REQUIRED ACTION: All of the data is to be repeated verbatim.

DATA EXTRACTS:

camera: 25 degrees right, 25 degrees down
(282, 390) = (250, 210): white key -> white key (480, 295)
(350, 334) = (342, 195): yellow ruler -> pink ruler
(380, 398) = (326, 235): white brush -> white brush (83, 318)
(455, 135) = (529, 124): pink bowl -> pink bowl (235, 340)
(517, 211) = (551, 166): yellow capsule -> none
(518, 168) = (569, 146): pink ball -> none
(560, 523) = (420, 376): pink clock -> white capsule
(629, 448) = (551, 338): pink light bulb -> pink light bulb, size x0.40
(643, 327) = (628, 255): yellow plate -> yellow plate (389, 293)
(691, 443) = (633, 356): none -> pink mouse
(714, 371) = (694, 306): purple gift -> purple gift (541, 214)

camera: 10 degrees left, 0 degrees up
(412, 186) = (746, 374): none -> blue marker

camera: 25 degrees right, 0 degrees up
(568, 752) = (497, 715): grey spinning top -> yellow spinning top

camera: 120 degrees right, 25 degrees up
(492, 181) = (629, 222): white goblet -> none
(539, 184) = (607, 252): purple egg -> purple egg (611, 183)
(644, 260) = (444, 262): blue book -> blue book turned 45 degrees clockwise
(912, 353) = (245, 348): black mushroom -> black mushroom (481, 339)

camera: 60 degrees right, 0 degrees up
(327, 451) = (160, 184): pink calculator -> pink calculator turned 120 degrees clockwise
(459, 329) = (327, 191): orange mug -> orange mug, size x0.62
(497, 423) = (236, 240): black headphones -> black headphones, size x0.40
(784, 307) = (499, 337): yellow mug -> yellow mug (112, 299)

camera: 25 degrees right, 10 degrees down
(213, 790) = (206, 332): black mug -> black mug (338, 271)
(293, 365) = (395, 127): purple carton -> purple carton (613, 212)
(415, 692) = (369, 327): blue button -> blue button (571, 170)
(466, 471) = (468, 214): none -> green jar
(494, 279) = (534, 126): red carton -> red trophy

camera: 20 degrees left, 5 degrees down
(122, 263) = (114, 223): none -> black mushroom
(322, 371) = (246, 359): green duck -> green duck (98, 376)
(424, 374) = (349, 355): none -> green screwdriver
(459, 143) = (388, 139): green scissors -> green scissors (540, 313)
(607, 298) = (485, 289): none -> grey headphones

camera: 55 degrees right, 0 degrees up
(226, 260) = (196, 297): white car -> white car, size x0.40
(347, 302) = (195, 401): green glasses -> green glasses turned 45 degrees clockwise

SOLUTION TO THIS EXERCISE:
camera: 25 degrees right, 25 degrees down
(282, 390) = (250, 210): white key -> white key (480, 295)
(350, 334) = (342, 195): yellow ruler -> pink ruler
(380, 398) = (326, 235): white brush -> white brush (83, 318)
(455, 135) = (529, 124): pink bowl -> pink bowl (235, 340)
(517, 211) = (551, 166): yellow capsule -> none
(518, 168) = (569, 146): pink ball -> none
(560, 523) = (420, 376): pink clock -> white capsule
(629, 448) = (551, 338): pink light bulb -> pink light bulb, size x0.40
(643, 327) = (628, 255): yellow plate -> yellow plate (389, 293)
(691, 443) = (633, 356): none -> pink mouse
(714, 371) = (694, 306): purple gift -> purple gift (541, 214)

camera: 10 degrees left, 0 degrees up
(412, 186) = (746, 374): none -> blue marker

camera: 25 degrees right, 0 degrees up
(568, 752) = (497, 715): grey spinning top -> yellow spinning top

camera: 120 degrees right, 25 degrees up
(492, 181) = (629, 222): white goblet -> none
(539, 184) = (607, 252): purple egg -> purple egg (611, 183)
(644, 260) = (444, 262): blue book -> blue book turned 45 degrees clockwise
(912, 353) = (245, 348): black mushroom -> black mushroom (481, 339)

camera: 60 degrees right, 0 degrees up
(327, 451) = (160, 184): pink calculator -> pink calculator turned 120 degrees clockwise
(459, 329) = (327, 191): orange mug -> orange mug, size x0.62
(497, 423) = (236, 240): black headphones -> black headphones, size x0.40
(784, 307) = (499, 337): yellow mug -> yellow mug (112, 299)

camera: 25 degrees right, 10 degrees down
(213, 790) = (206, 332): black mug -> black mug (338, 271)
(293, 365) = (395, 127): purple carton -> purple carton (613, 212)
(415, 692) = (369, 327): blue button -> blue button (571, 170)
(466, 471) = (468, 214): none -> green jar
(494, 279) = (534, 126): red carton -> red trophy

camera: 20 degrees left, 5 degrees down
(122, 263) = (114, 223): none -> black mushroom
(322, 371) = (246, 359): green duck -> green duck (98, 376)
(424, 374) = (349, 355): none -> green screwdriver
(459, 143) = (388, 139): green scissors -> green scissors (540, 313)
(607, 298) = (485, 289): none -> grey headphones

camera: 55 degrees right, 0 degrees up
(226, 260) = (196, 297): white car -> white car, size x0.40
(347, 302) = (195, 401): green glasses -> green glasses turned 45 degrees clockwise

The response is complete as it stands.